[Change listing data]
[Start of section]

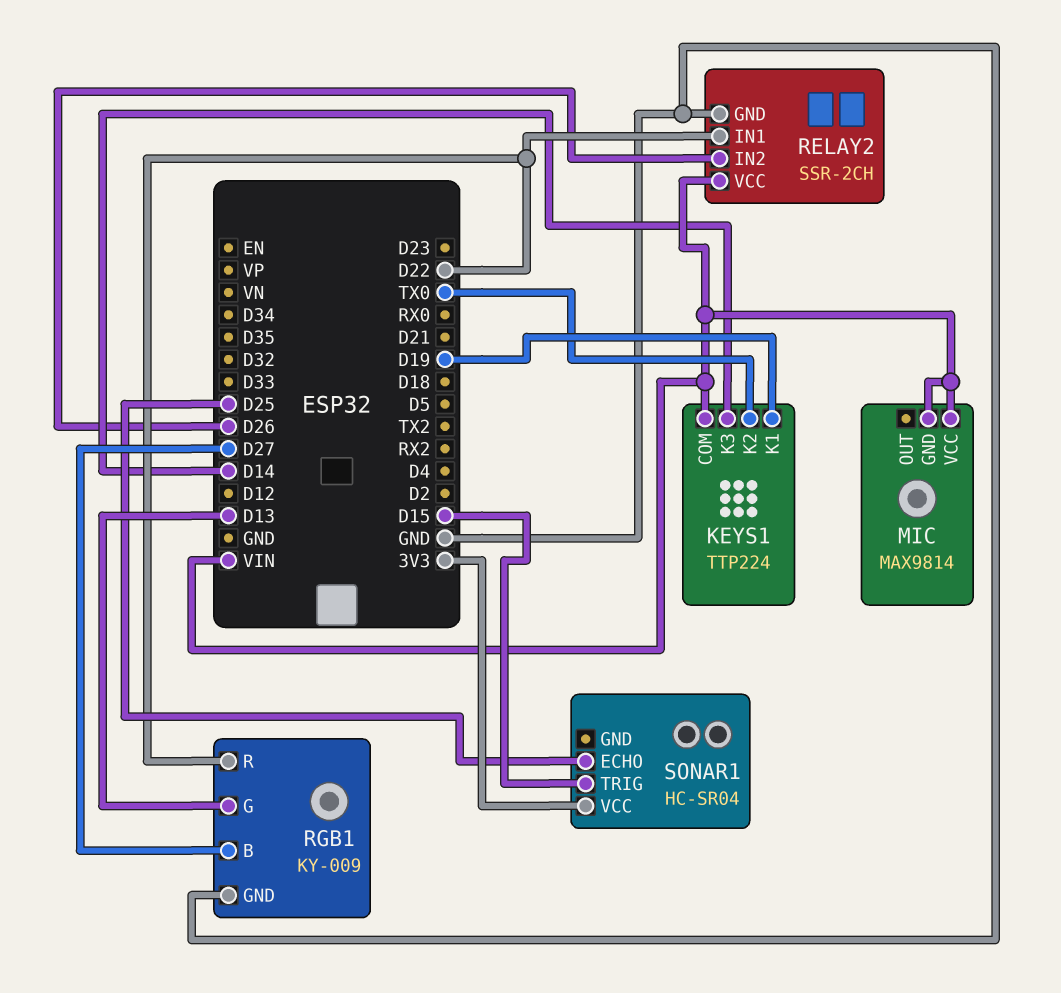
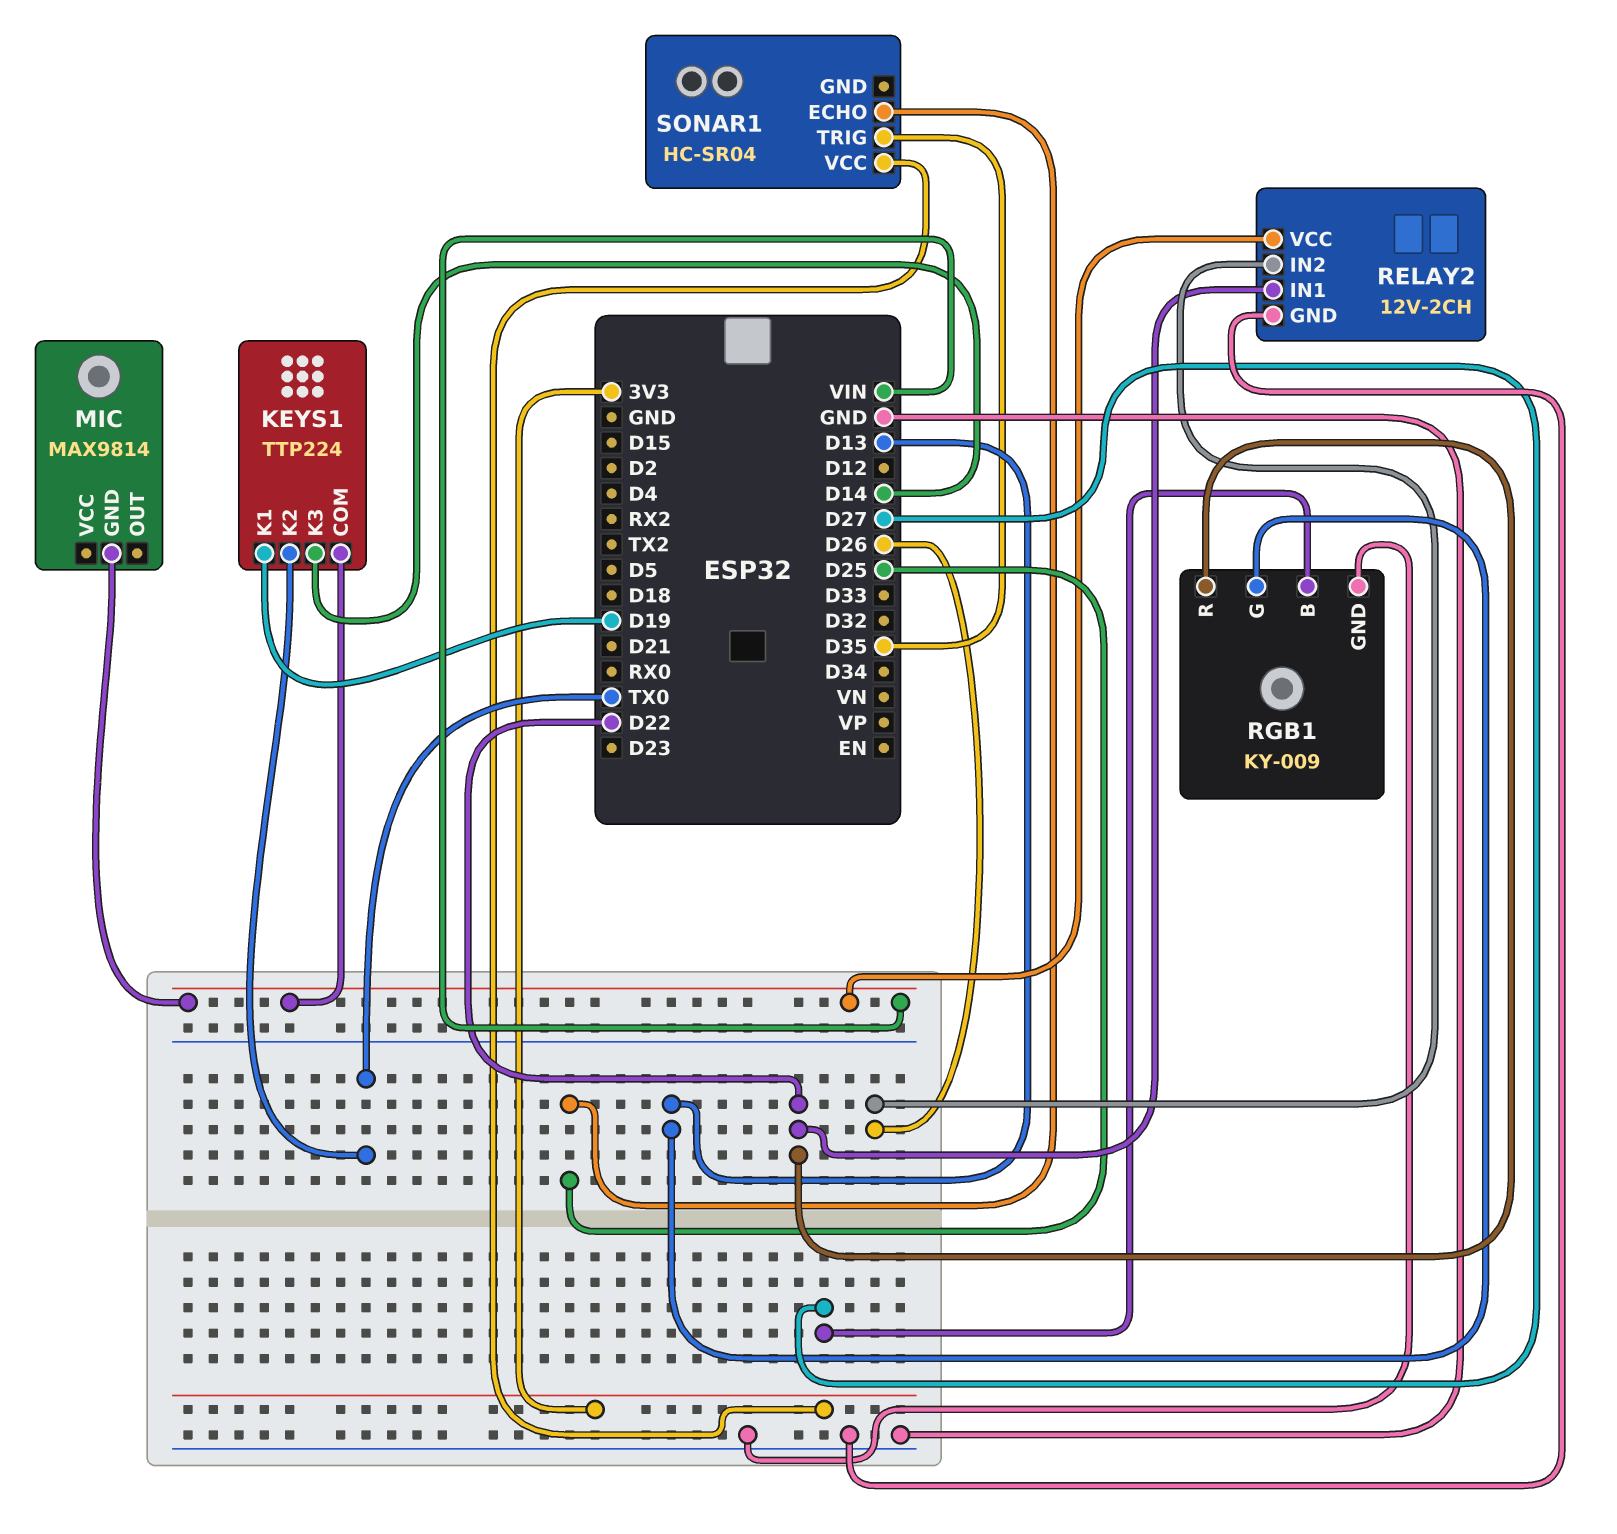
MIC pin VCC: VIN -> none
RELAY2: SSR-2CH -> 12V-2CH
SONAR1 pin TRIG: D15 -> D35

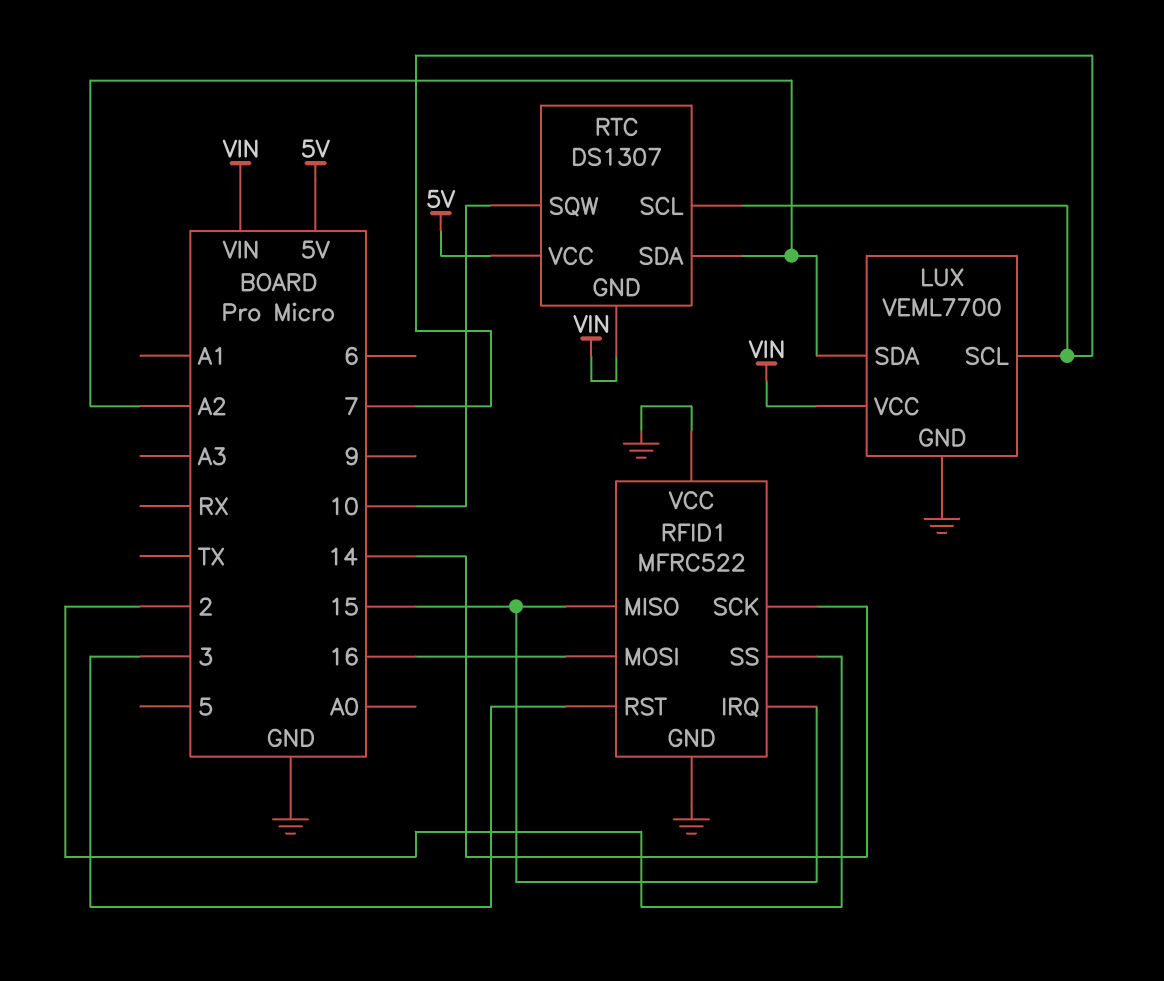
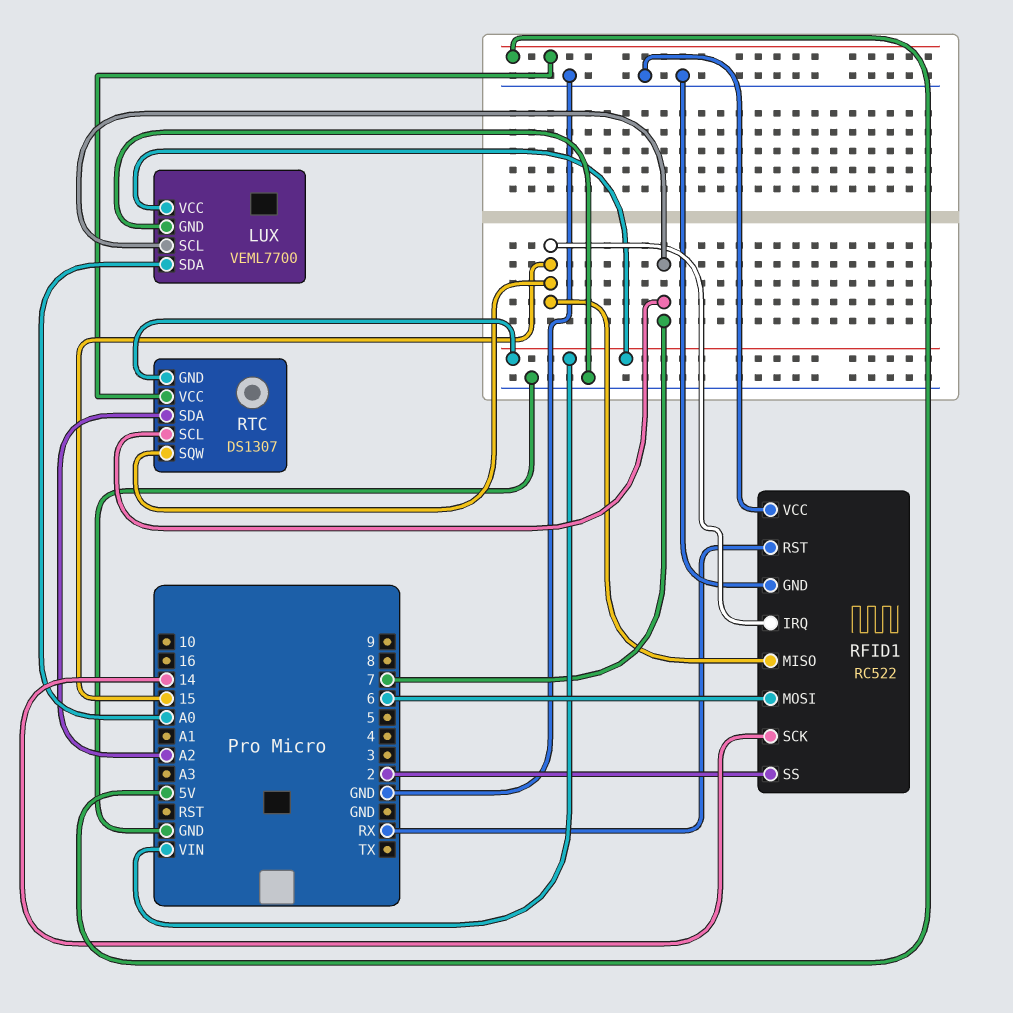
LUX pin SDA: A2 -> A0
RFID1: MFRC522 -> RC522
RFID1 pin MOSI: 16 -> 6
RFID1 pin RST: 3 -> RX
RTC pin SQW: 10 -> 15

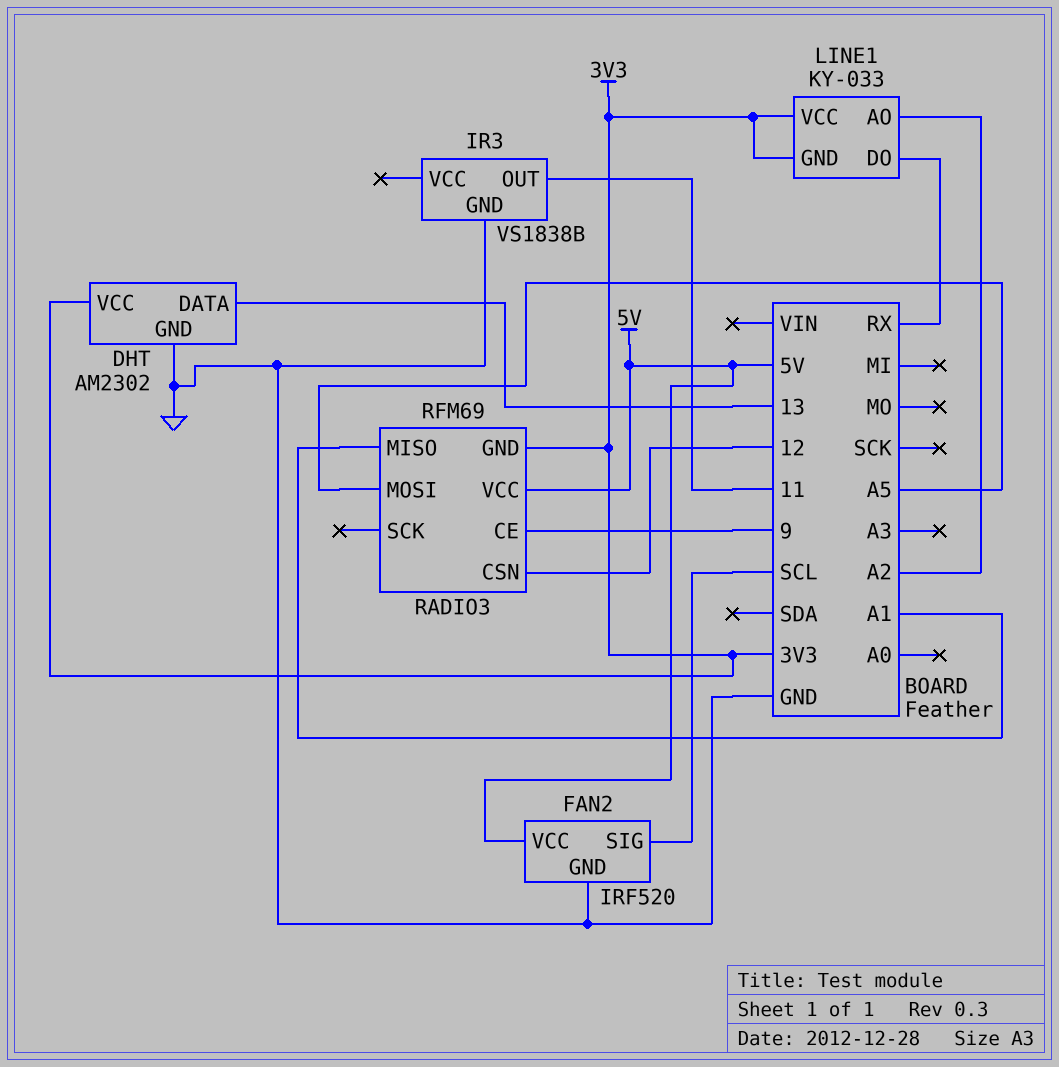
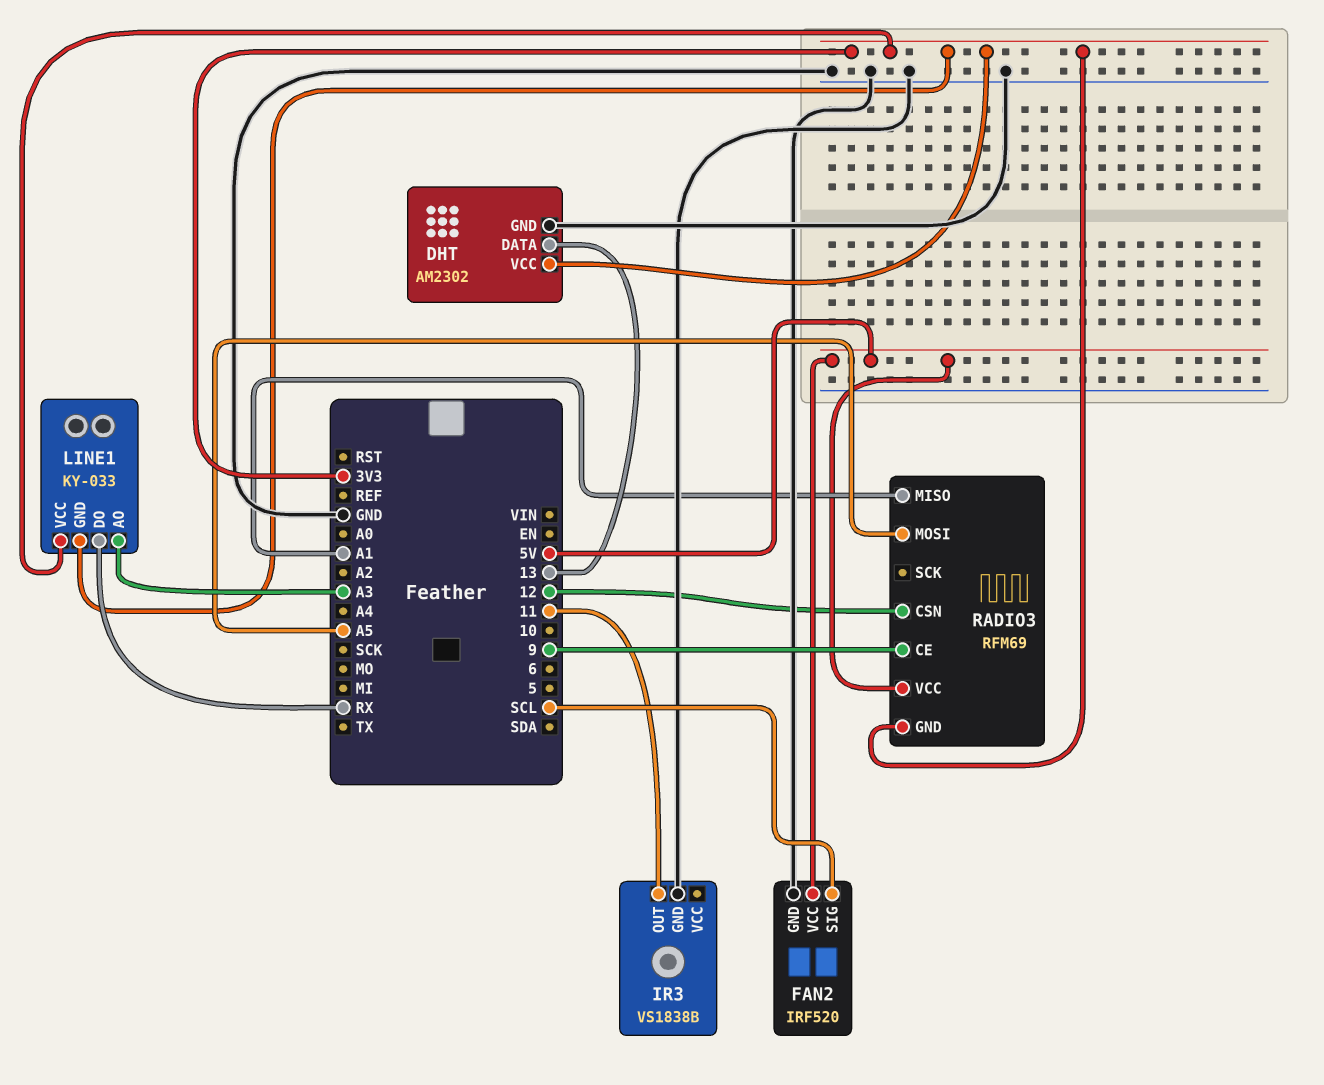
LINE1 pin AO: A2 -> A3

[End of section]

### YOUR INSTRUCTIONS
Transcribe all records verbatim and omit each image.

### SOLUTION FOR THIS EXERCISE
MIC pin VCC: VIN -> none
RELAY2: SSR-2CH -> 12V-2CH
SONAR1 pin TRIG: D15 -> D35

LUX pin SDA: A2 -> A0
RFID1: MFRC522 -> RC522
RFID1 pin MOSI: 16 -> 6
RFID1 pin RST: 3 -> RX
RTC pin SQW: 10 -> 15

LINE1 pin AO: A2 -> A3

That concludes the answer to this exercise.